WHAT IS EXPECTED
Work through the data below and copy out every line where "mobile" is found.
++++ EXTRACTED RECORDS ++++
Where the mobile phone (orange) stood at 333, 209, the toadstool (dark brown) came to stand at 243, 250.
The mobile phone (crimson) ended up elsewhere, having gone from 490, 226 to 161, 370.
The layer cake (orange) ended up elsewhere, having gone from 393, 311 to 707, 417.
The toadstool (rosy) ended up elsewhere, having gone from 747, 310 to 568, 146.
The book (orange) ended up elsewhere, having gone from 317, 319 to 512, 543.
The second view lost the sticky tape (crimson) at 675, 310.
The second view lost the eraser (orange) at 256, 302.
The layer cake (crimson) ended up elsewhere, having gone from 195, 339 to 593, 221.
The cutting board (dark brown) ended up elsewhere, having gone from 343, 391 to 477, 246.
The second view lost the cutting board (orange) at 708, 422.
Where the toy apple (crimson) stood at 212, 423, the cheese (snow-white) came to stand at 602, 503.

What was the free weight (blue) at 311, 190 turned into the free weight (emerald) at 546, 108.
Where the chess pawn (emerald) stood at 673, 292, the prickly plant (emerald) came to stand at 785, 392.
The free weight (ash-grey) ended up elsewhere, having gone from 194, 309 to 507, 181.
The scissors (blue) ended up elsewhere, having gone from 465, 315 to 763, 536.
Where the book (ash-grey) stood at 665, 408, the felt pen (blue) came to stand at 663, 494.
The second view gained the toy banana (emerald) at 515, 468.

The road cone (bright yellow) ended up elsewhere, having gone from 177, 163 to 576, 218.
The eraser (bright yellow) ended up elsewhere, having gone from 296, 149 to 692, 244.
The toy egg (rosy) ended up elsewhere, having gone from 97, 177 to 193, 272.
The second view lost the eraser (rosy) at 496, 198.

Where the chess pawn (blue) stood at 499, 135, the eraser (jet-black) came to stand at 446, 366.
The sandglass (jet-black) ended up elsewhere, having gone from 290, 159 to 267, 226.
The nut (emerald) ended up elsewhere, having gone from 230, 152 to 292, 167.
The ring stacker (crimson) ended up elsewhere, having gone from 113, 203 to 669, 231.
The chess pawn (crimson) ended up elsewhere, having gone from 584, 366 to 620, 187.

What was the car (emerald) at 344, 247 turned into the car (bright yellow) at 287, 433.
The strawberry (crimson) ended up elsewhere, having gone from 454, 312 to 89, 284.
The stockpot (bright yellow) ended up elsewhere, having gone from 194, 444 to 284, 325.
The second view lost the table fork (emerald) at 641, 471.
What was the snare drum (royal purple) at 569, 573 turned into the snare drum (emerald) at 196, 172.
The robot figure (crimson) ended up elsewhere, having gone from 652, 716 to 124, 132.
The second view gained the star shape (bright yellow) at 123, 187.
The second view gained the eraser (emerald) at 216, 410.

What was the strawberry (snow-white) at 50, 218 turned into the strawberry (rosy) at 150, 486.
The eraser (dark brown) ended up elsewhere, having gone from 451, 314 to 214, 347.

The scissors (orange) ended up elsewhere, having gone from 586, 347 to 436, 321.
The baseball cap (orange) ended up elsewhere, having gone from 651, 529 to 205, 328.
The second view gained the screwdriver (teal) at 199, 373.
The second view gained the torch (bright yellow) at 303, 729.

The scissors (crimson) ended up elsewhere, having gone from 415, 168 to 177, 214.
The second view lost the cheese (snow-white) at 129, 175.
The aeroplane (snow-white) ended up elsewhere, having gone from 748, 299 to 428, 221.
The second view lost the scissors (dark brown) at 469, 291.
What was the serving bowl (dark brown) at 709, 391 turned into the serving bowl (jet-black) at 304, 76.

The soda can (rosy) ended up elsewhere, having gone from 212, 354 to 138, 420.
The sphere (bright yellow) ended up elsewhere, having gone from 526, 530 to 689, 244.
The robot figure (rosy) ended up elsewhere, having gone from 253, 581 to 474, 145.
++++
ANSWER SECTION
Where the mobile phone (orange) stood at 333, 209, the toadstool (dark brown) came to stand at 243, 250.
The mobile phone (crimson) ended up elsewhere, having gone from 490, 226 to 161, 370.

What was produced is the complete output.